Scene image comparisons
::::

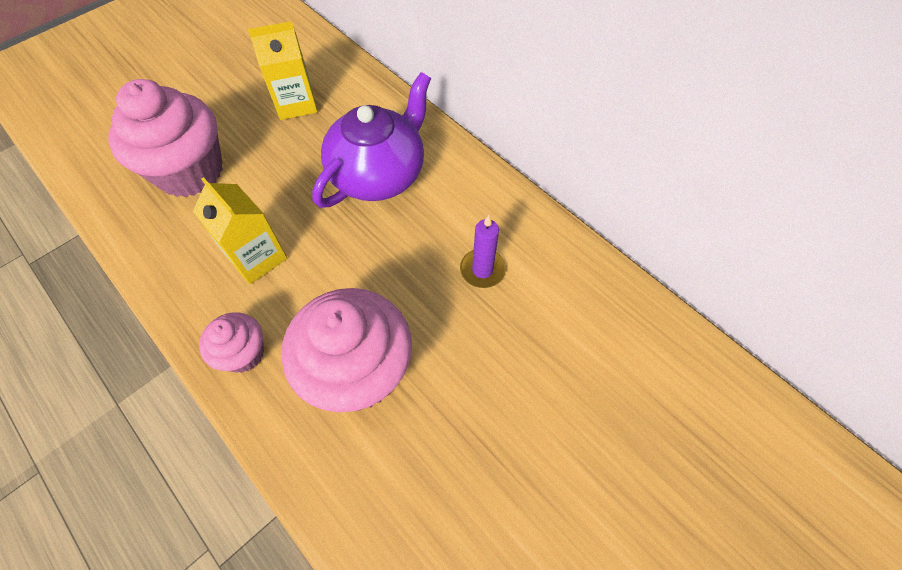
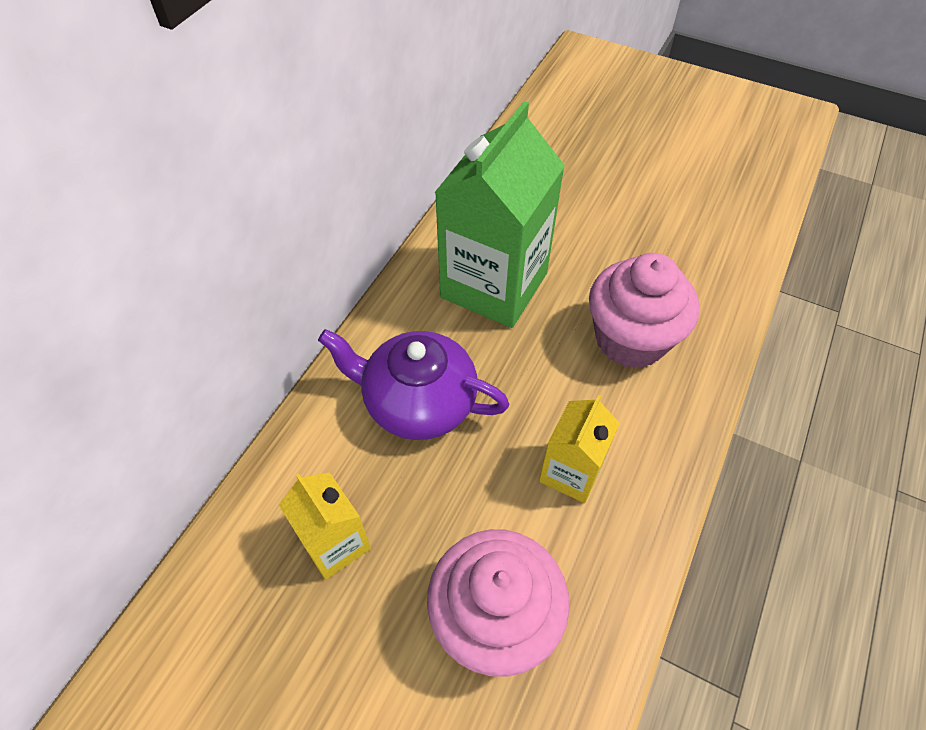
camera: 110 degrees left, 5 degrees down
(243, 353) = (667, 431): pink cupcake -> none
(482, 270) = (494, 285): purple candle -> green carton

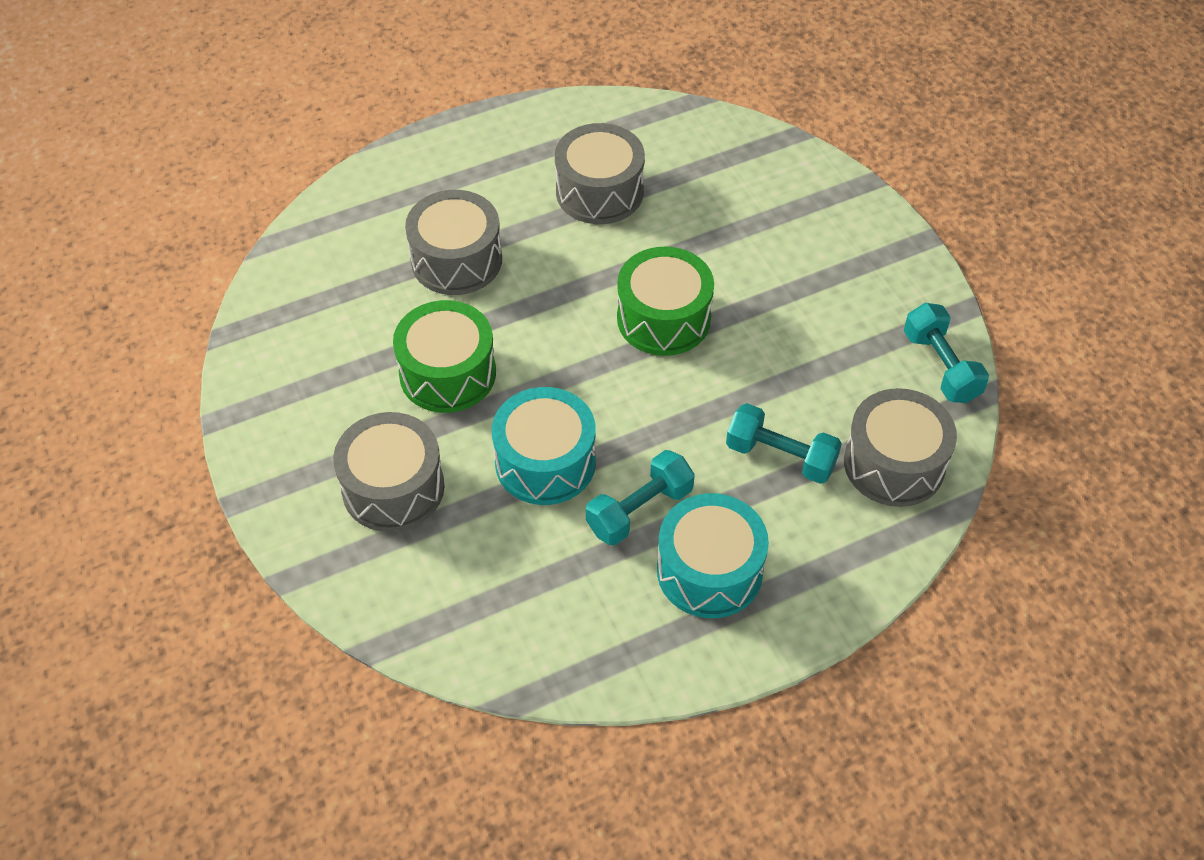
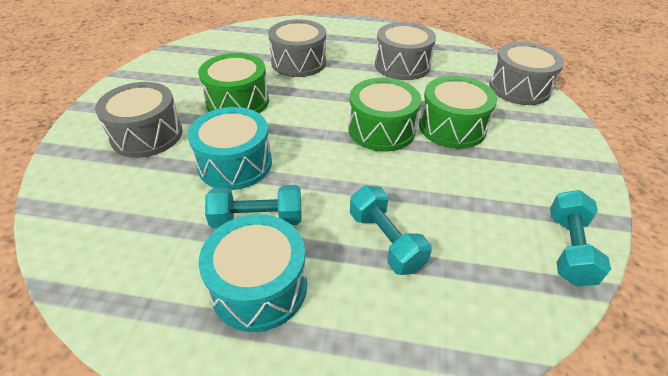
camera: 35 degrees right, 10 degrees down
(738, 270) = (452, 127): none -> green drum
(894, 463) = (475, 297): grey drum -> grey drum (519, 88)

::::

Across the entries above, how many lines include "none"? State only that number.

2